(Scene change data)
*** Begin section ***

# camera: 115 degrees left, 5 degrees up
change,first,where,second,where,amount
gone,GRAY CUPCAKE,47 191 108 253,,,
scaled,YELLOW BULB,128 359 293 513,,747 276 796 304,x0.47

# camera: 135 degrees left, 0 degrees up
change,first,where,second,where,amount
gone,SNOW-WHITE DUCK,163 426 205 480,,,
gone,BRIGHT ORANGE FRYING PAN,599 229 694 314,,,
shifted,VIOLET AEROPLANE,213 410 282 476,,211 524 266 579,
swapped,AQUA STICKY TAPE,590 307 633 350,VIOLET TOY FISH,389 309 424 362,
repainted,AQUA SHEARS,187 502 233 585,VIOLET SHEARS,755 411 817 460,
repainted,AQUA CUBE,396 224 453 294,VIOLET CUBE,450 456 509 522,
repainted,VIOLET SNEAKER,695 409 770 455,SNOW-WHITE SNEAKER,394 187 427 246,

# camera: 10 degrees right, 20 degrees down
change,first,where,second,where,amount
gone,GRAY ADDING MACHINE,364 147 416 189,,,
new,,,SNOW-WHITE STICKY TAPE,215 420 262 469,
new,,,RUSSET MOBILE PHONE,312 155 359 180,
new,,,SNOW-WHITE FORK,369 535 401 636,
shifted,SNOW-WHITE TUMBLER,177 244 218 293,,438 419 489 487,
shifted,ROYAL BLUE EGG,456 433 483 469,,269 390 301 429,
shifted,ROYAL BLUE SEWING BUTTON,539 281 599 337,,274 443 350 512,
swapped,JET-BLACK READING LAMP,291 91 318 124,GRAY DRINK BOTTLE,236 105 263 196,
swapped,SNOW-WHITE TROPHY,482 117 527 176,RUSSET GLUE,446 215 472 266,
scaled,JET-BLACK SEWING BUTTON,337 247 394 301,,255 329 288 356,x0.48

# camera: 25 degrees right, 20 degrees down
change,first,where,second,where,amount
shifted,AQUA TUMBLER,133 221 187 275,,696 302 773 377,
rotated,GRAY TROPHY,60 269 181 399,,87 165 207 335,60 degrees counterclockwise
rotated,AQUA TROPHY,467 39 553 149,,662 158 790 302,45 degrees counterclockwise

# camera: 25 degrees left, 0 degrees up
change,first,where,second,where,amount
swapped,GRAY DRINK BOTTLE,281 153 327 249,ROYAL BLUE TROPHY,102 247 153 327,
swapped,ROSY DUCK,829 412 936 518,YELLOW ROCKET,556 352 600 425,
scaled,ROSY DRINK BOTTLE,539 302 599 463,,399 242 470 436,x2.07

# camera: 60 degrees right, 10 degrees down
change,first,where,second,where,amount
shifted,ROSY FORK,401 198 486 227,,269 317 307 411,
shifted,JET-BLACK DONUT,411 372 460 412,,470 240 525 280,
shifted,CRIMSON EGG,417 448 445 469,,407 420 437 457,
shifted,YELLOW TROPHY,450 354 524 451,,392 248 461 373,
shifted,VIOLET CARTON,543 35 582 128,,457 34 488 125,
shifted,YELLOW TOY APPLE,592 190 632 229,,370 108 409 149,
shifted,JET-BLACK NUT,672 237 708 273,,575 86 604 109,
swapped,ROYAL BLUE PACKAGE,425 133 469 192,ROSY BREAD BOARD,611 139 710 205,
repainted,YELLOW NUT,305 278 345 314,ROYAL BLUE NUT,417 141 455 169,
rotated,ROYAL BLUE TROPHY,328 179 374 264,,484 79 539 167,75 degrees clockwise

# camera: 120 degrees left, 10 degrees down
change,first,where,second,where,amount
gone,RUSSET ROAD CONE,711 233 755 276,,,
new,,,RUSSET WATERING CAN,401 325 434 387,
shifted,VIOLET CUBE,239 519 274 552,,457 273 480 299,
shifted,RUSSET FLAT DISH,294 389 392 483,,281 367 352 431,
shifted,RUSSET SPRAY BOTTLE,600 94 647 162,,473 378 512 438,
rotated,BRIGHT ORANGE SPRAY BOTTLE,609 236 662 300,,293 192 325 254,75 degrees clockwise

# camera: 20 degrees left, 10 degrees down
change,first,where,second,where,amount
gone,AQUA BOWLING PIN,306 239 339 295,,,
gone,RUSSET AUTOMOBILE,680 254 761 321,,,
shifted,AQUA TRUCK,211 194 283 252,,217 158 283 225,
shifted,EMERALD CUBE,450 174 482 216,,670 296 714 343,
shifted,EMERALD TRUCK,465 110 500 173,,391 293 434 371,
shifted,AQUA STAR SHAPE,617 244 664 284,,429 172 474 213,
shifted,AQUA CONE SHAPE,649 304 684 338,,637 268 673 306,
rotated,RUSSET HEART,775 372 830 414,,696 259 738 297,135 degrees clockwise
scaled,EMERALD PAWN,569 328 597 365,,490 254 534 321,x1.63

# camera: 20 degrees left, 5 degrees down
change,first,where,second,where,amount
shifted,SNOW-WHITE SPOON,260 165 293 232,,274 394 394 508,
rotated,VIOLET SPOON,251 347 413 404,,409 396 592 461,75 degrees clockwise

*** End section ***

- _Work instructions_: Lines that contain "gone" are to be copied from the records above.

- _Reply to the exercise_:
gone,GRAY CUPCAKE,47 191 108 253,,,
gone,SNOW-WHITE DUCK,163 426 205 480,,,
gone,BRIGHT ORANGE FRYING PAN,599 229 694 314,,,
gone,GRAY ADDING MACHINE,364 147 416 189,,,
gone,RUSSET ROAD CONE,711 233 755 276,,,
gone,AQUA BOWLING PIN,306 239 339 295,,,
gone,RUSSET AUTOMOBILE,680 254 761 321,,,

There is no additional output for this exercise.